Requirement
Scan the entries for lines with the word "lamp", then copy those lines.
*** Exercise input ***
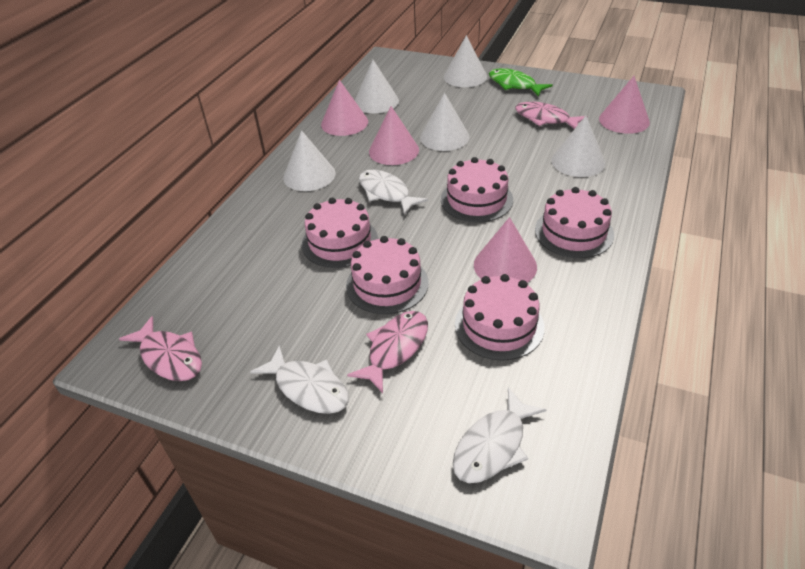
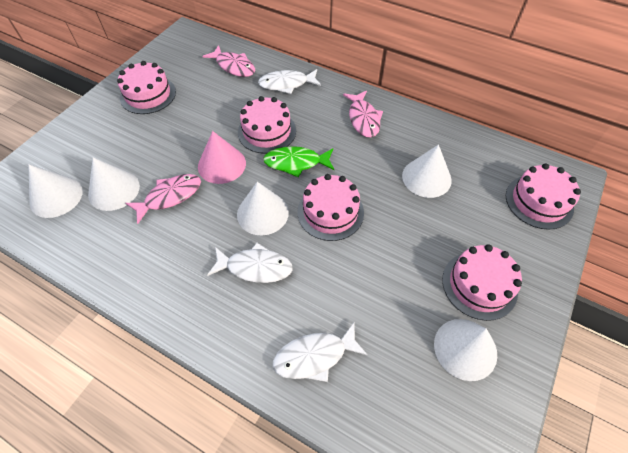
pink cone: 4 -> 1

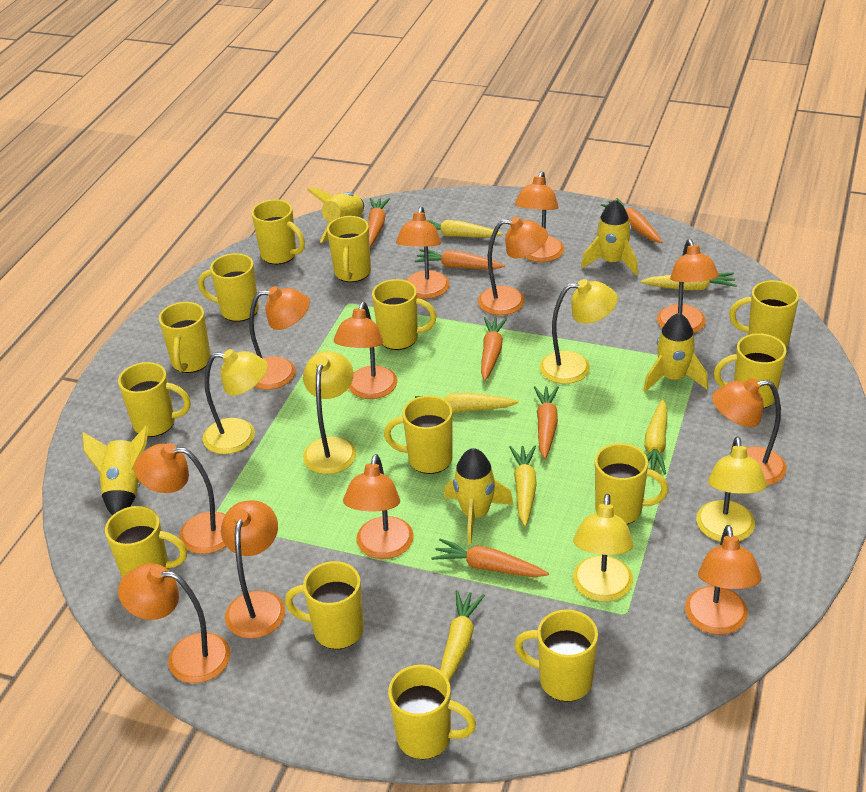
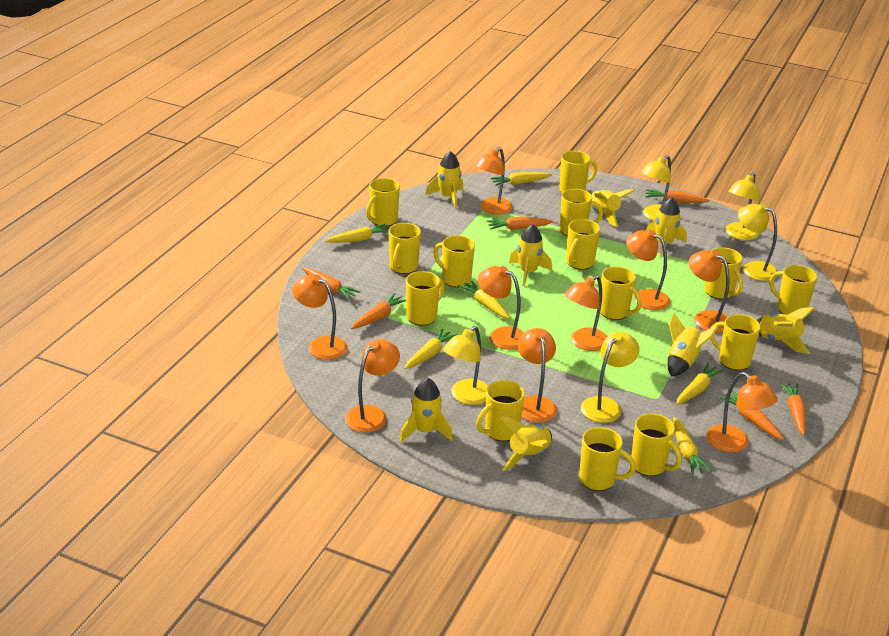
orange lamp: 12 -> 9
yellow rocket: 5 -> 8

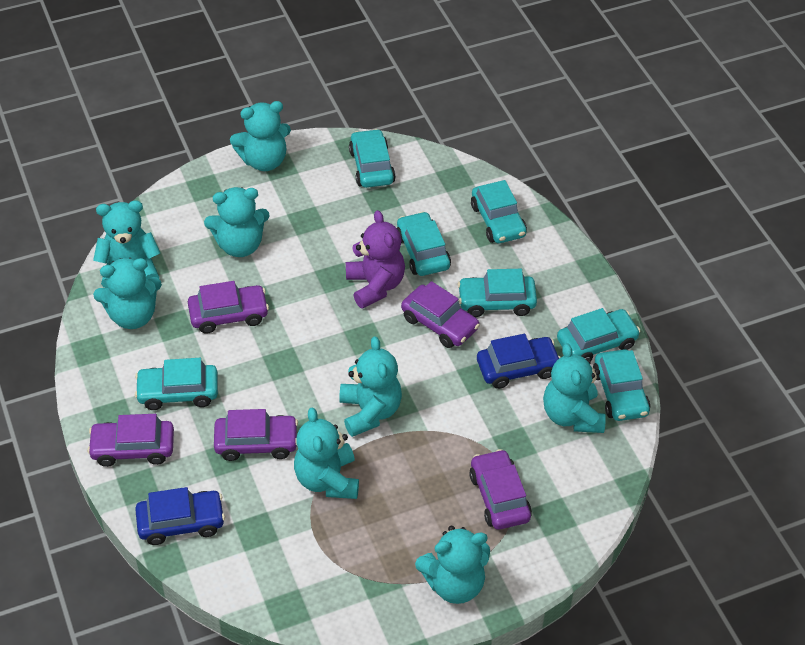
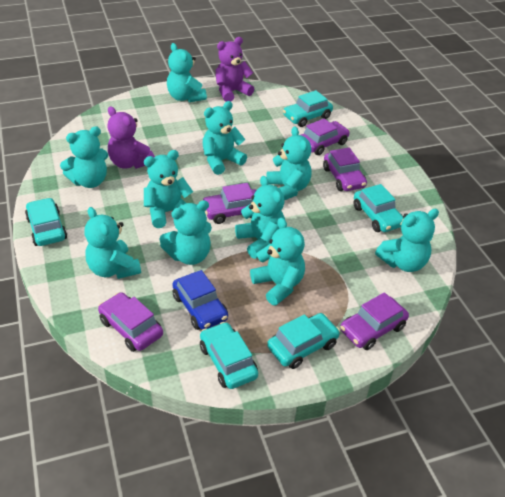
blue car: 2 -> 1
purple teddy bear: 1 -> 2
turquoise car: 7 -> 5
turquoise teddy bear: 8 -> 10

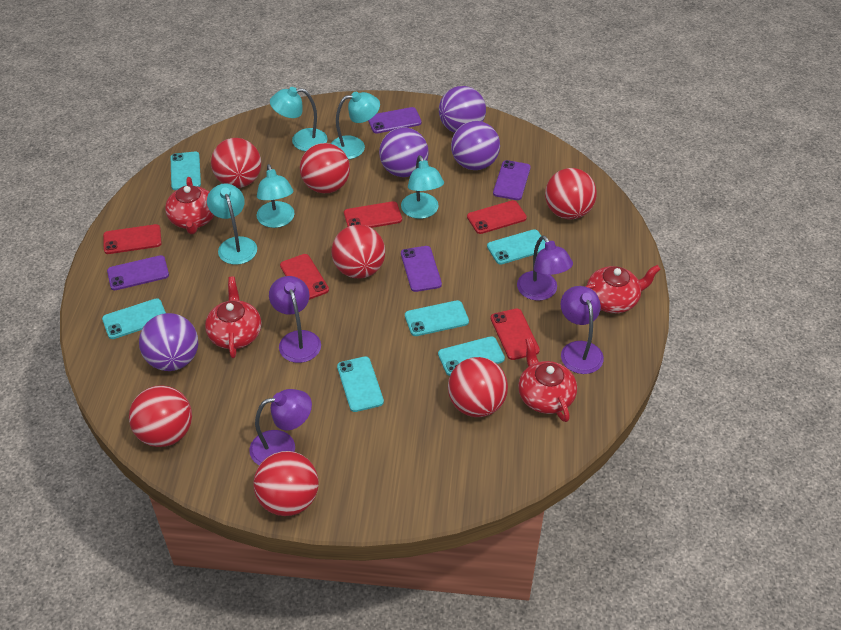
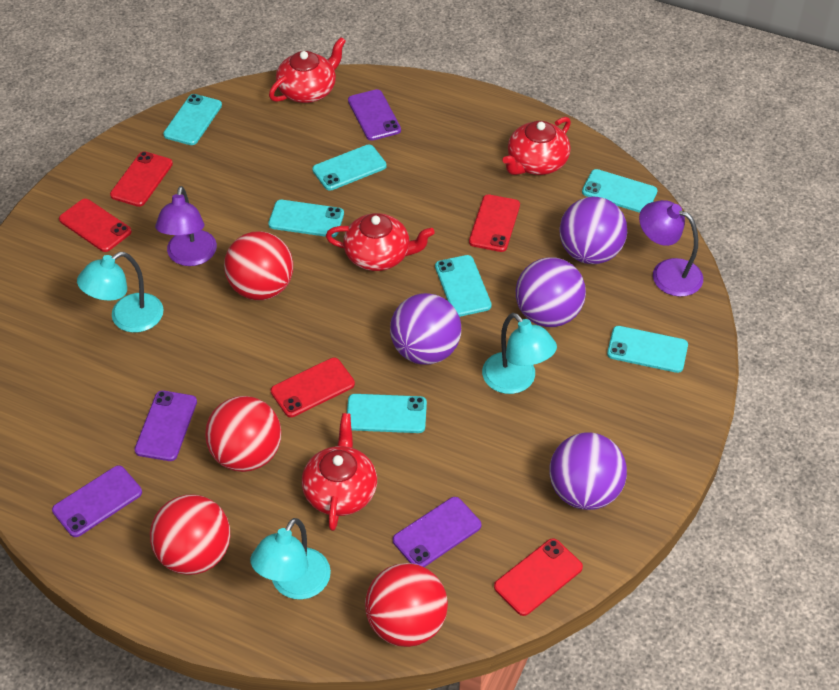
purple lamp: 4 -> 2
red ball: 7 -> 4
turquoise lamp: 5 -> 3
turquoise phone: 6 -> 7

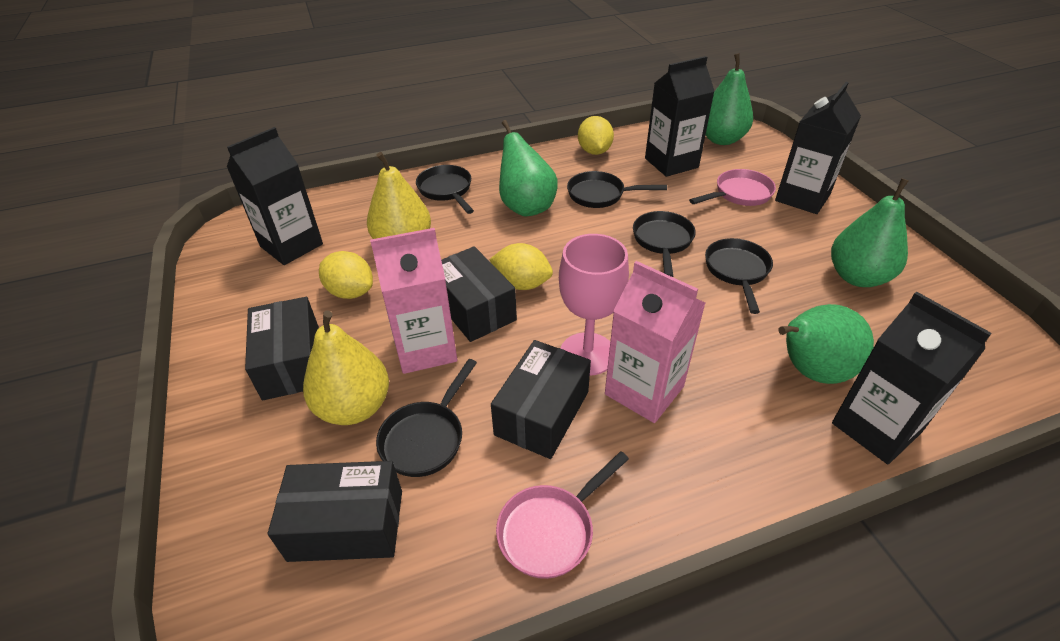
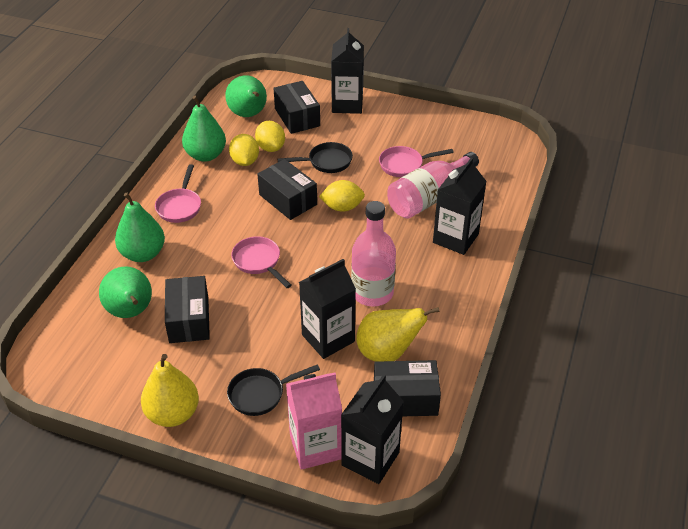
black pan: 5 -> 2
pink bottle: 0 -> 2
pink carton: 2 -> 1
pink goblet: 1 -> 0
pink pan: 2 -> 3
*** End of Exercise input ***
Result of this task
orange lamp: 12 -> 9
purple lamp: 4 -> 2
turquoise lamp: 5 -> 3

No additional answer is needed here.